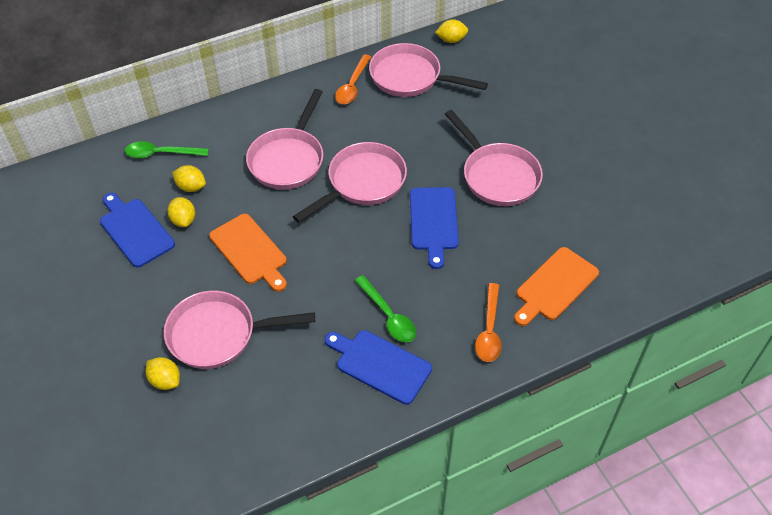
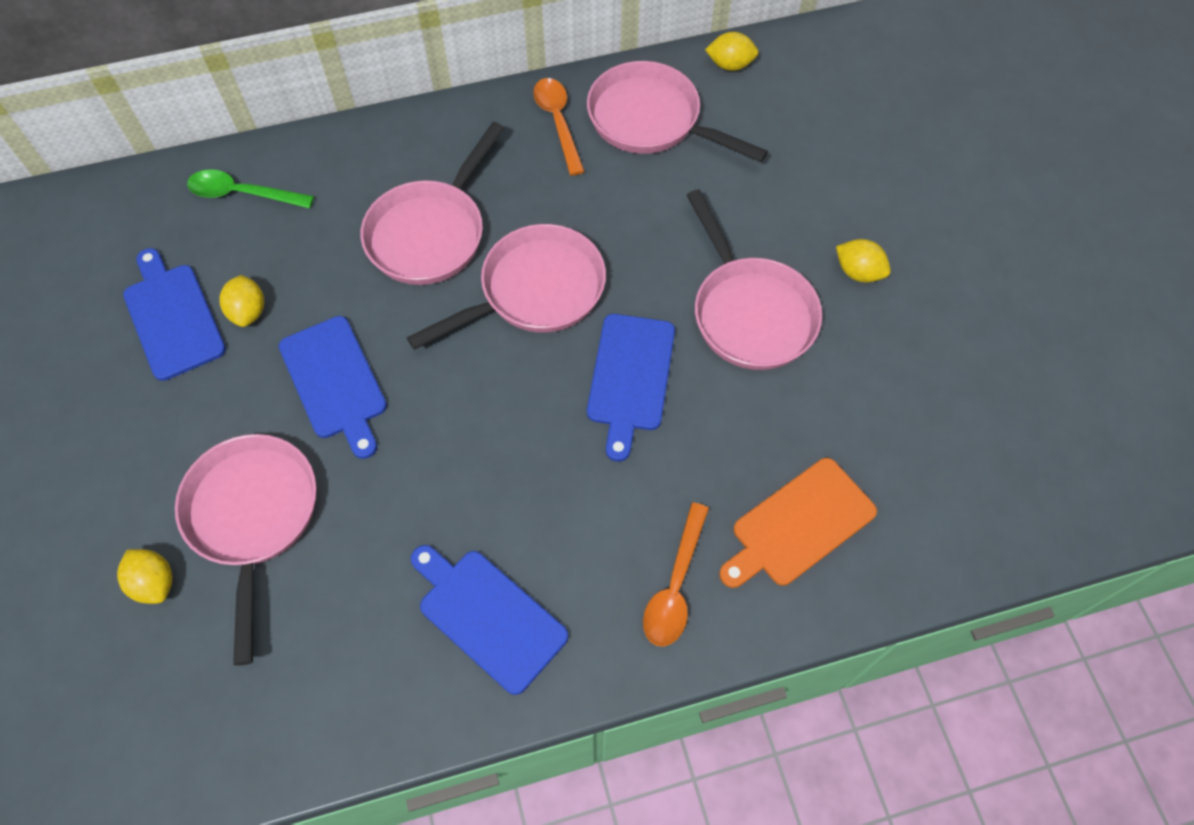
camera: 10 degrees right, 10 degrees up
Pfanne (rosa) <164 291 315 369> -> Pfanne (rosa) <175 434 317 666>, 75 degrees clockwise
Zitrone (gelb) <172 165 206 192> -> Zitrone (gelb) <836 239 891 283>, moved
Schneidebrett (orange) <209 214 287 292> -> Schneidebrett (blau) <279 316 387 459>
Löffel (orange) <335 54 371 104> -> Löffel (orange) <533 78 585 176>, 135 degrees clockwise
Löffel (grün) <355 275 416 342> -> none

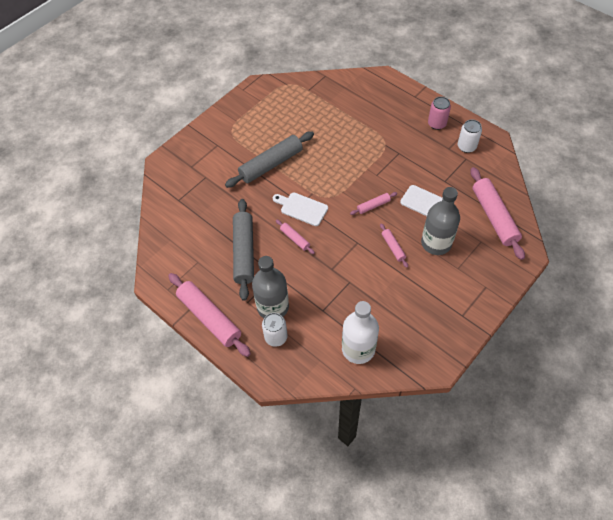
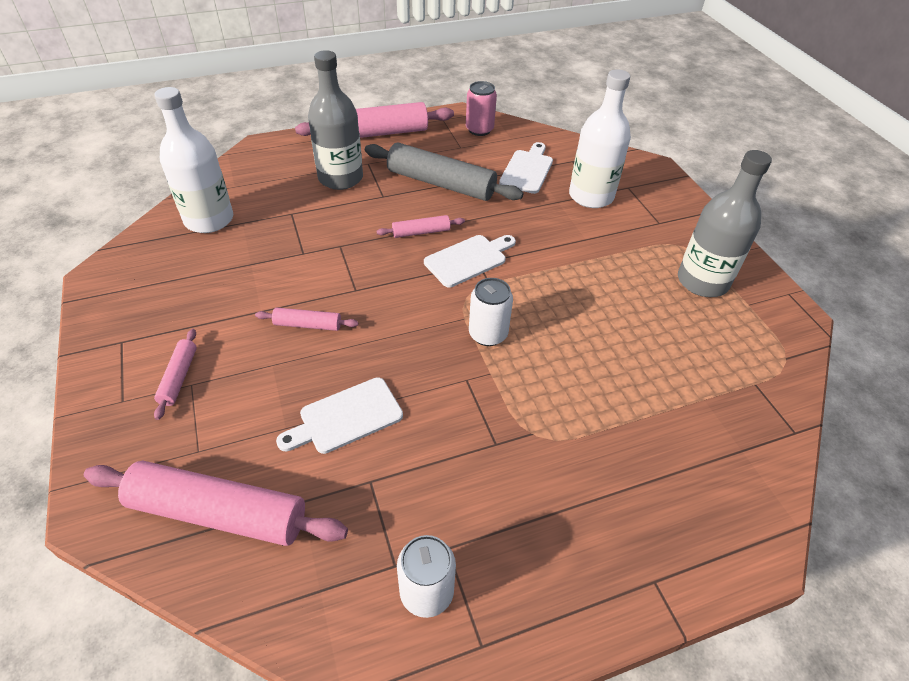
camera: 115 degrees right, 10 degrees down
Nudelholz (grau) <225 131 314 188> -> none
Dose (weiß) <262 313 288 347> -> Dose (weiß) <469 278 513 346>, moved
Nudelholz (rosa) <350 192 397 215> -> Nudelholz (rosa) <154 329 197 420>, moved
Flasche (grau) <421 187 460 255> -> Flasche (grau) <678 150 772 297>, moved
Dose (rosa) <428 97 451 130> -> Dose (rosa) <466 81 497 136>, moved
none -> Schneidebrett (weiß) <499 142 553 194>
none -> Flasche (weiß) <569 69 631 208>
::::::::
What you return must match the lines above from the one with "Pfanne (rosa) <164" through the one with "Nudelholz (rosa) <350" exactly, with both ends included and the pictures excluded.

Pfanne (rosa) <164 291 315 369> -> Pfanne (rosa) <175 434 317 666>, 75 degrees clockwise
Zitrone (gelb) <172 165 206 192> -> Zitrone (gelb) <836 239 891 283>, moved
Schneidebrett (orange) <209 214 287 292> -> Schneidebrett (blau) <279 316 387 459>
Löffel (orange) <335 54 371 104> -> Löffel (orange) <533 78 585 176>, 135 degrees clockwise
Löffel (grün) <355 275 416 342> -> none

camera: 115 degrees right, 10 degrees down
Nudelholz (grau) <225 131 314 188> -> none
Dose (weiß) <262 313 288 347> -> Dose (weiß) <469 278 513 346>, moved
Nudelholz (rosa) <350 192 397 215> -> Nudelholz (rosa) <154 329 197 420>, moved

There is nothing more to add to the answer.